■ PROBLEM DETAILS
Print out the full listing exactly as it reads.

■ AVAILABLE DATA
==*==
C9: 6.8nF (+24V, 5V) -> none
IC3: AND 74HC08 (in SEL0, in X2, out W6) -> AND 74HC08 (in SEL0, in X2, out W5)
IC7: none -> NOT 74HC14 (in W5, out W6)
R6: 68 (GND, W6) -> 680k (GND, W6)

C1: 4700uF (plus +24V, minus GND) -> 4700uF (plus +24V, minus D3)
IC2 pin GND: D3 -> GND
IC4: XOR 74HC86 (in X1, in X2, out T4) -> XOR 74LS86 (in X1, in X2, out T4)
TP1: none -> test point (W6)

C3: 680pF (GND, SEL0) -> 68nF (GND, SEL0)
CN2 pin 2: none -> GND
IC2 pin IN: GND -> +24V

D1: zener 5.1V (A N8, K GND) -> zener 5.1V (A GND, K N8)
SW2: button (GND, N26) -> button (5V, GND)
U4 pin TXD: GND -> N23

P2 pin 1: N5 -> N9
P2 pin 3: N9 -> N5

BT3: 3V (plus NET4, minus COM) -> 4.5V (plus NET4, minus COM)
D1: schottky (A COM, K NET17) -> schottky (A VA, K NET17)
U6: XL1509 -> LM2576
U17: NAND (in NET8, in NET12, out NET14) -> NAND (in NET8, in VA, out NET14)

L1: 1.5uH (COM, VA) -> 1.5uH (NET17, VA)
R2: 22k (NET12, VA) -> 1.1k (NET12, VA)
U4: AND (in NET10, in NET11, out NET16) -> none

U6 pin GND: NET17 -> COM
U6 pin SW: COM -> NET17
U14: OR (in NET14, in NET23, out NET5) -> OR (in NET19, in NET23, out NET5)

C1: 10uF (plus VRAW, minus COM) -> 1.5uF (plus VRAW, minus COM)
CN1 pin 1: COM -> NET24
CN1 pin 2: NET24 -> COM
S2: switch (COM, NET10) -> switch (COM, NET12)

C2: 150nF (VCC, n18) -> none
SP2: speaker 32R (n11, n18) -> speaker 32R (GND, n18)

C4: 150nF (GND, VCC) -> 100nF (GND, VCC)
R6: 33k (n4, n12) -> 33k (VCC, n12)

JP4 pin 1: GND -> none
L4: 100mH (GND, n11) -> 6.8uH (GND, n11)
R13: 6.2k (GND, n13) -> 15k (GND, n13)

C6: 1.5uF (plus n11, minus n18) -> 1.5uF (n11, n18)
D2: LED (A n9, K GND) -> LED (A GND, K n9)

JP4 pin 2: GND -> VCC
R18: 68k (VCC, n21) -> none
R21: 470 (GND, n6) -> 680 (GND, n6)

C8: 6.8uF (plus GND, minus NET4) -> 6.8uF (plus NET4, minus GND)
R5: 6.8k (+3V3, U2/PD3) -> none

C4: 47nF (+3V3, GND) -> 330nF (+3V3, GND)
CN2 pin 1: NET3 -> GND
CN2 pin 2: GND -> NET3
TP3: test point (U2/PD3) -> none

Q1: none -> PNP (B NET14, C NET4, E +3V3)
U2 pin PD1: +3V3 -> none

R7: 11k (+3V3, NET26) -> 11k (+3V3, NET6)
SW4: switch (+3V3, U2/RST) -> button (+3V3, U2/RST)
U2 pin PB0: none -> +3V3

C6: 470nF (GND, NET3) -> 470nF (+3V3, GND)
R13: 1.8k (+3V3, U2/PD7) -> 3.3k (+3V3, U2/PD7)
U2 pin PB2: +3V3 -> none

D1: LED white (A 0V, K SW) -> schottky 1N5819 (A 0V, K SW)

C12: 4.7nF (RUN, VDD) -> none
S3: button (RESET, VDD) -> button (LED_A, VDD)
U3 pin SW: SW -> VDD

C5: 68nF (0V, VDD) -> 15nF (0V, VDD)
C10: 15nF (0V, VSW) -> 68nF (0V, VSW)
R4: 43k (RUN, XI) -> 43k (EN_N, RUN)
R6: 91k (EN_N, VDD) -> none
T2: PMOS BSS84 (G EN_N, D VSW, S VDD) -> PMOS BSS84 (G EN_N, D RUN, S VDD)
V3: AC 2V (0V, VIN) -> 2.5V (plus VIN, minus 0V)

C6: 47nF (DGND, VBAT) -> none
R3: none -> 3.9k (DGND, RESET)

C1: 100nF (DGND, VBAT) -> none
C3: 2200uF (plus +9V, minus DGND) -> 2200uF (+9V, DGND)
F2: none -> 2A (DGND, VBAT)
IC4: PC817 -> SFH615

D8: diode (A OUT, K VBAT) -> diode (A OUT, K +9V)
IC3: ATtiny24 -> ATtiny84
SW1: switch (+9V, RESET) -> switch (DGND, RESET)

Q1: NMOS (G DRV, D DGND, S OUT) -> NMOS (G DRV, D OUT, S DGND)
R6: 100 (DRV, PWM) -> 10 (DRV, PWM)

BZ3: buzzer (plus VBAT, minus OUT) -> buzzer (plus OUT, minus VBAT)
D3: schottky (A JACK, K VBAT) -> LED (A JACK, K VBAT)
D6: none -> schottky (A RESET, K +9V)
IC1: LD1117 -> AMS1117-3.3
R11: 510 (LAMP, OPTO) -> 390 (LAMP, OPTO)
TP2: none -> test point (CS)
==*==
■ REPLY
C9: 6.8nF (+24V, 5V) -> none
IC3: AND 74HC08 (in SEL0, in X2, out W6) -> AND 74HC08 (in SEL0, in X2, out W5)
IC7: none -> NOT 74HC14 (in W5, out W6)
R6: 68 (GND, W6) -> 680k (GND, W6)

C1: 4700uF (plus +24V, minus GND) -> 4700uF (plus +24V, minus D3)
IC2 pin GND: D3 -> GND
IC4: XOR 74HC86 (in X1, in X2, out T4) -> XOR 74LS86 (in X1, in X2, out T4)
TP1: none -> test point (W6)

C3: 680pF (GND, SEL0) -> 68nF (GND, SEL0)
CN2 pin 2: none -> GND
IC2 pin IN: GND -> +24V

D1: zener 5.1V (A N8, K GND) -> zener 5.1V (A GND, K N8)
SW2: button (GND, N26) -> button (5V, GND)
U4 pin TXD: GND -> N23

P2 pin 1: N5 -> N9
P2 pin 3: N9 -> N5

BT3: 3V (plus NET4, minus COM) -> 4.5V (plus NET4, minus COM)
D1: schottky (A COM, K NET17) -> schottky (A VA, K NET17)
U6: XL1509 -> LM2576
U17: NAND (in NET8, in NET12, out NET14) -> NAND (in NET8, in VA, out NET14)

L1: 1.5uH (COM, VA) -> 1.5uH (NET17, VA)
R2: 22k (NET12, VA) -> 1.1k (NET12, VA)
U4: AND (in NET10, in NET11, out NET16) -> none

U6 pin GND: NET17 -> COM
U6 pin SW: COM -> NET17
U14: OR (in NET14, in NET23, out NET5) -> OR (in NET19, in NET23, out NET5)

C1: 10uF (plus VRAW, minus COM) -> 1.5uF (plus VRAW, minus COM)
CN1 pin 1: COM -> NET24
CN1 pin 2: NET24 -> COM
S2: switch (COM, NET10) -> switch (COM, NET12)

C2: 150nF (VCC, n18) -> none
SP2: speaker 32R (n11, n18) -> speaker 32R (GND, n18)

C4: 150nF (GND, VCC) -> 100nF (GND, VCC)
R6: 33k (n4, n12) -> 33k (VCC, n12)

JP4 pin 1: GND -> none
L4: 100mH (GND, n11) -> 6.8uH (GND, n11)
R13: 6.2k (GND, n13) -> 15k (GND, n13)

C6: 1.5uF (plus n11, minus n18) -> 1.5uF (n11, n18)
D2: LED (A n9, K GND) -> LED (A GND, K n9)

JP4 pin 2: GND -> VCC
R18: 68k (VCC, n21) -> none
R21: 470 (GND, n6) -> 680 (GND, n6)

C8: 6.8uF (plus GND, minus NET4) -> 6.8uF (plus NET4, minus GND)
R5: 6.8k (+3V3, U2/PD3) -> none

C4: 47nF (+3V3, GND) -> 330nF (+3V3, GND)
CN2 pin 1: NET3 -> GND
CN2 pin 2: GND -> NET3
TP3: test point (U2/PD3) -> none

Q1: none -> PNP (B NET14, C NET4, E +3V3)
U2 pin PD1: +3V3 -> none

R7: 11k (+3V3, NET26) -> 11k (+3V3, NET6)
SW4: switch (+3V3, U2/RST) -> button (+3V3, U2/RST)
U2 pin PB0: none -> +3V3

C6: 470nF (GND, NET3) -> 470nF (+3V3, GND)
R13: 1.8k (+3V3, U2/PD7) -> 3.3k (+3V3, U2/PD7)
U2 pin PB2: +3V3 -> none

D1: LED white (A 0V, K SW) -> schottky 1N5819 (A 0V, K SW)

C12: 4.7nF (RUN, VDD) -> none
S3: button (RESET, VDD) -> button (LED_A, VDD)
U3 pin SW: SW -> VDD

C5: 68nF (0V, VDD) -> 15nF (0V, VDD)
C10: 15nF (0V, VSW) -> 68nF (0V, VSW)
R4: 43k (RUN, XI) -> 43k (EN_N, RUN)
R6: 91k (EN_N, VDD) -> none
T2: PMOS BSS84 (G EN_N, D VSW, S VDD) -> PMOS BSS84 (G EN_N, D RUN, S VDD)
V3: AC 2V (0V, VIN) -> 2.5V (plus VIN, minus 0V)

C6: 47nF (DGND, VBAT) -> none
R3: none -> 3.9k (DGND, RESET)

C1: 100nF (DGND, VBAT) -> none
C3: 2200uF (plus +9V, minus DGND) -> 2200uF (+9V, DGND)
F2: none -> 2A (DGND, VBAT)
IC4: PC817 -> SFH615

D8: diode (A OUT, K VBAT) -> diode (A OUT, K +9V)
IC3: ATtiny24 -> ATtiny84
SW1: switch (+9V, RESET) -> switch (DGND, RESET)

Q1: NMOS (G DRV, D DGND, S OUT) -> NMOS (G DRV, D OUT, S DGND)
R6: 100 (DRV, PWM) -> 10 (DRV, PWM)

BZ3: buzzer (plus VBAT, minus OUT) -> buzzer (plus OUT, minus VBAT)
D3: schottky (A JACK, K VBAT) -> LED (A JACK, K VBAT)
D6: none -> schottky (A RESET, K +9V)
IC1: LD1117 -> AMS1117-3.3
R11: 510 (LAMP, OPTO) -> 390 (LAMP, OPTO)
TP2: none -> test point (CS)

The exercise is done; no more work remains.